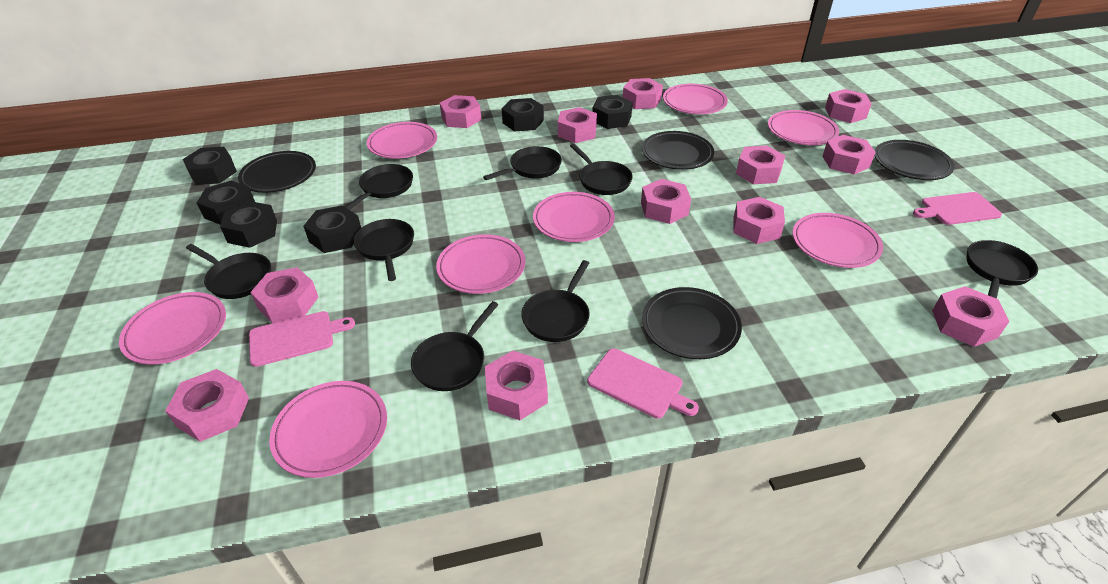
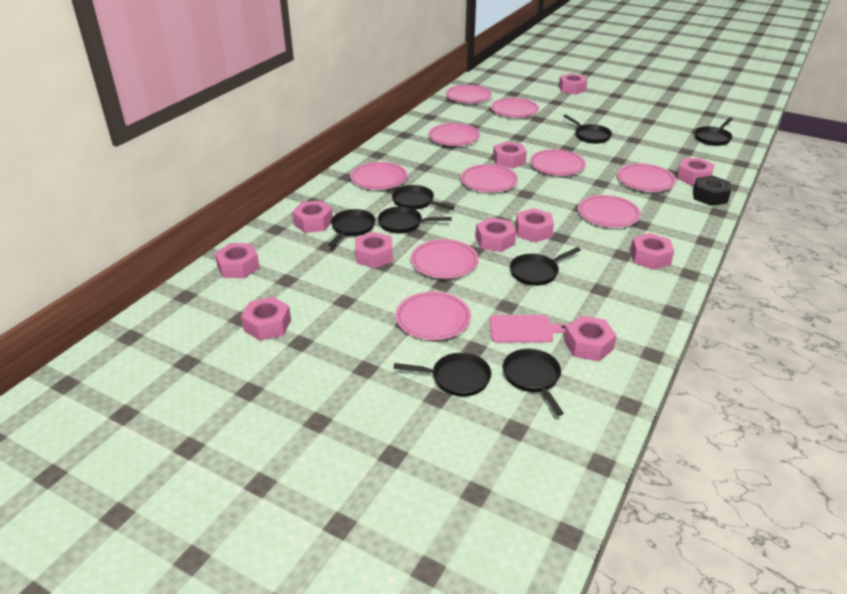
black nut: 6 -> 1
black plate: 4 -> 0
pink cutting board: 3 -> 1
pink nut: 12 -> 11
pink plate: 8 -> 10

**********

* **WHAT YOU SHOULD DO**: When a line in the material above holds the word "pink", count it; report only the total.

* **ANSWER BOX**: 3